## Work instructions
Transcribe the records from the line containing "yellow 1x2 plate [228,277,324,351]" onward, up to and including the final line, exactly and without anything else.

━━━━

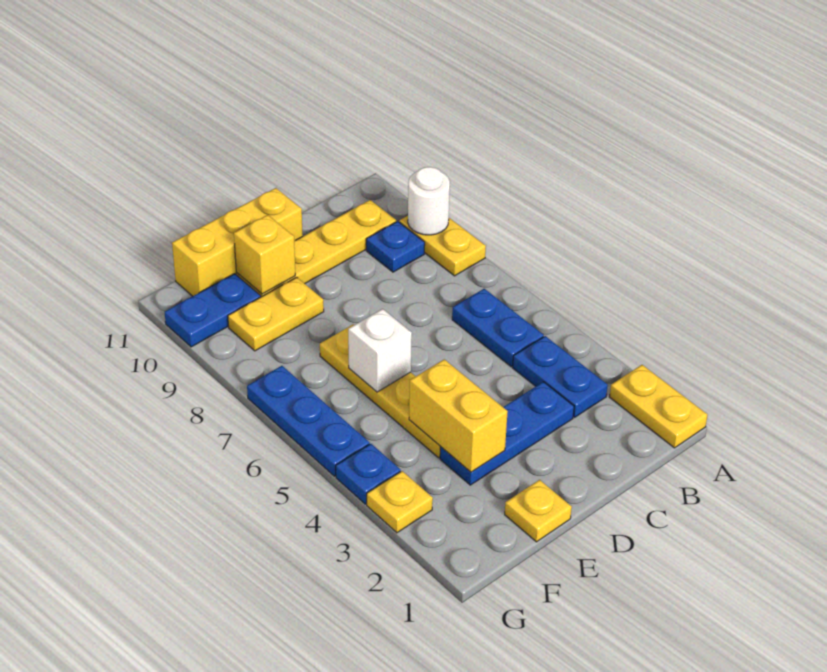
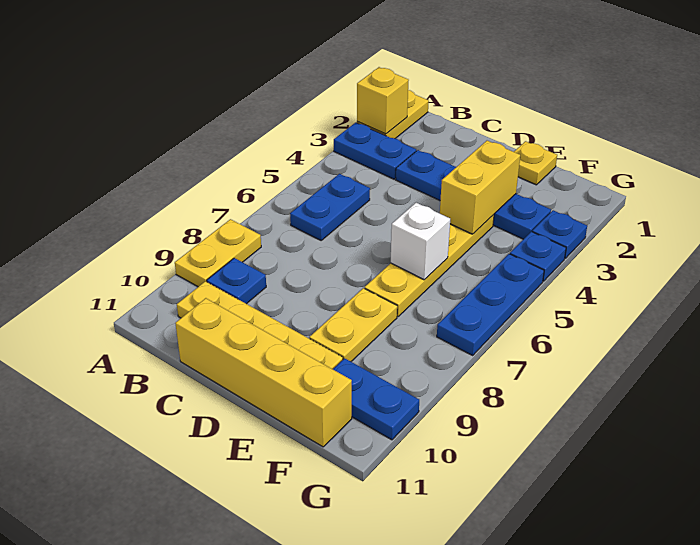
white 1x1 round brick [408,167,450,235] -> none
blue 1x2 plate [513,336,608,417] -> blue 1x2 plate turned to [334,123,416,179]
blue 1x3 plate [440,382,574,485] -> blue 1x4 plate [396,150,551,239]
yellow 1x3 brick [172,188,303,296] -> yellow 1x4 brick [175,298,352,447]
yellow 1x2 plate [228,277,324,351] -> yellow 1x2 plate turned to [309,288,397,361]
yellow 1x1 brick [234,215,295,294] -> yellow 1x1 brick moved to [357,67,409,134]
yellow 1x1 plate [367,471,433,533] -> blue 1x1 plate [532,210,587,258]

━━━━

## Reply to the exercise
yellow 1x2 plate [228,277,324,351] -> yellow 1x2 plate turned to [309,288,397,361]
yellow 1x1 brick [234,215,295,294] -> yellow 1x1 brick moved to [357,67,409,134]
yellow 1x1 plate [367,471,433,533] -> blue 1x1 plate [532,210,587,258]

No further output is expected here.